Start of Block

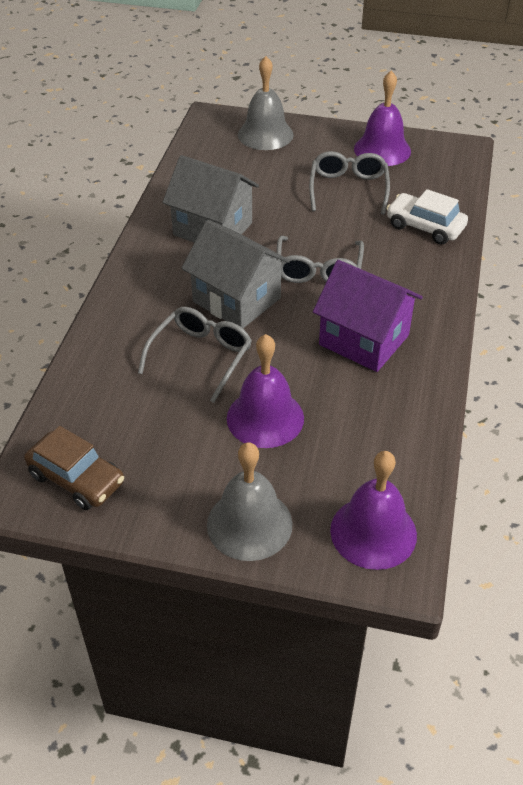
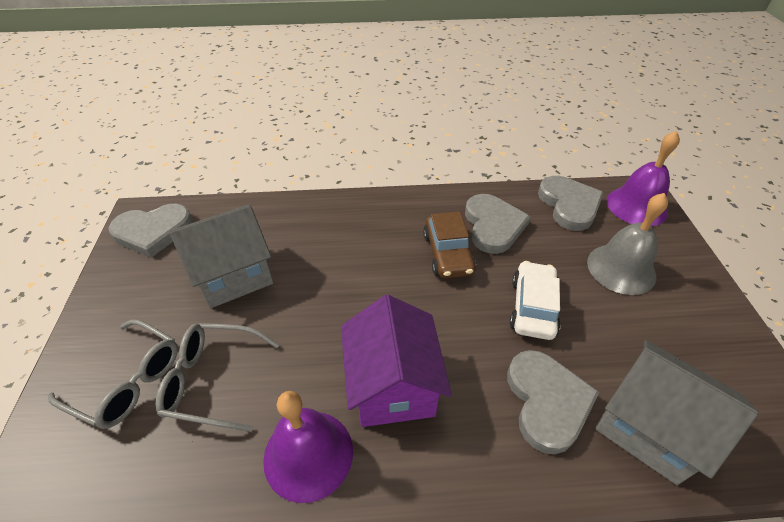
grey bell: 2 -> 1
grey glasses: 3 -> 2
grey heart: 0 -> 4
purple bell: 3 -> 2

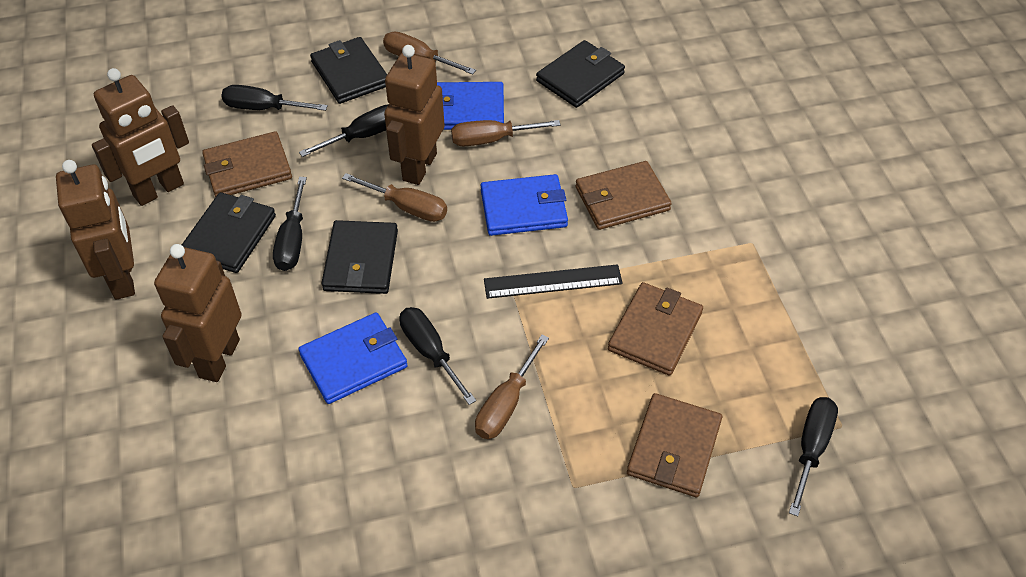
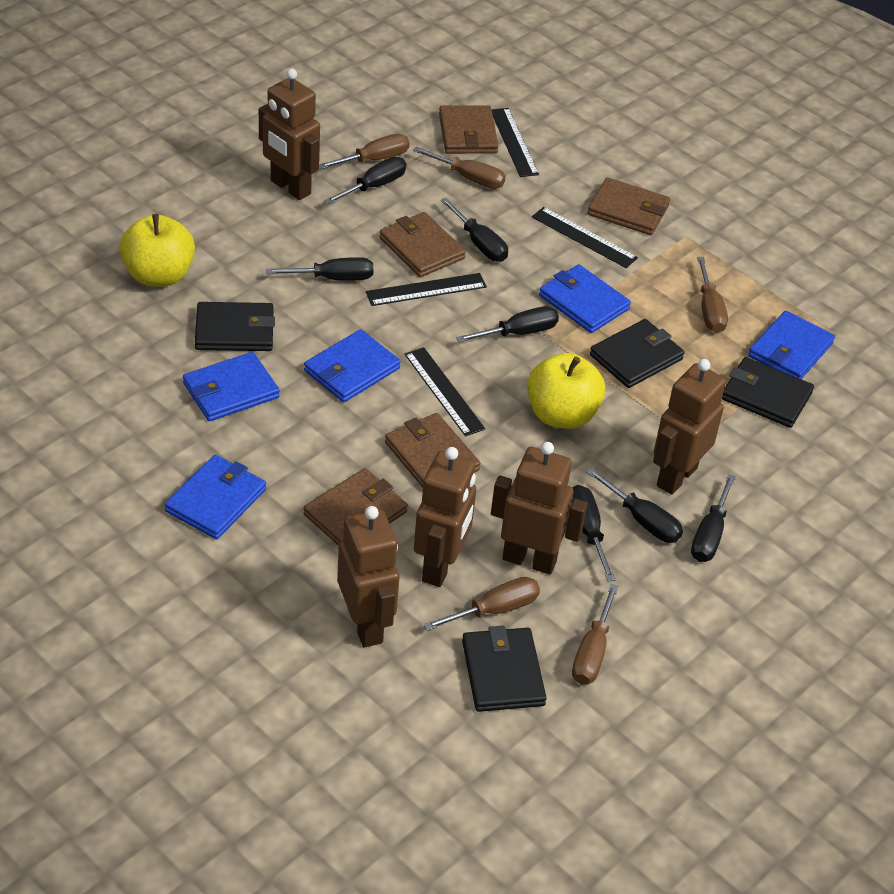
black ruler: 1 -> 4
black screwdriver: 5 -> 7
blue wallet: 3 -> 5
brown robot: 4 -> 5
brown screwdriver: 4 -> 5
brown wallet: 4 -> 5
yellow apple: 0 -> 2

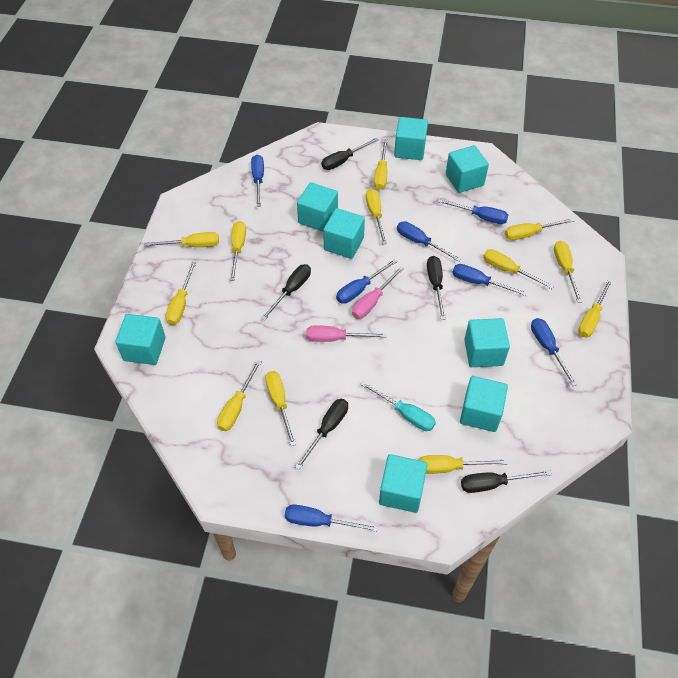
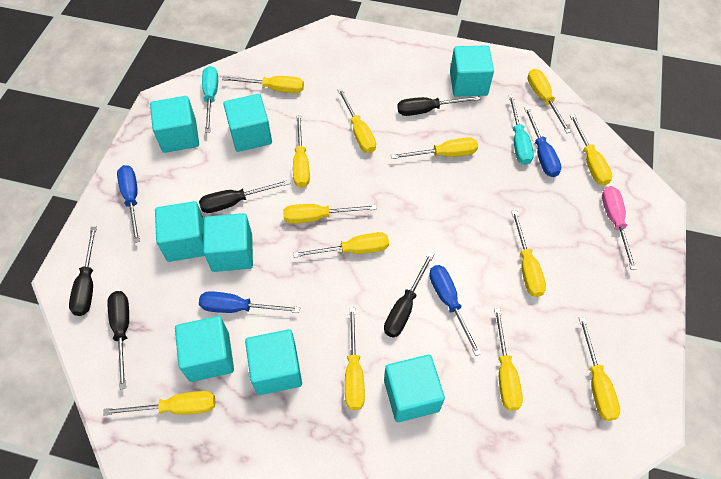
blue screwdriver: 7 -> 4
pink screwdriver: 2 -> 1
turquoise screwdriver: 1 -> 2
yellow screwdriver: 12 -> 13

End of Block

Activity.
Print the records above verbatim, minus any pictures.

Output for this task.
grey bell: 2 -> 1
grey glasses: 3 -> 2
grey heart: 0 -> 4
purple bell: 3 -> 2

black ruler: 1 -> 4
black screwdriver: 5 -> 7
blue wallet: 3 -> 5
brown robot: 4 -> 5
brown screwdriver: 4 -> 5
brown wallet: 4 -> 5
yellow apple: 0 -> 2

blue screwdriver: 7 -> 4
pink screwdriver: 2 -> 1
turquoise screwdriver: 1 -> 2
yellow screwdriver: 12 -> 13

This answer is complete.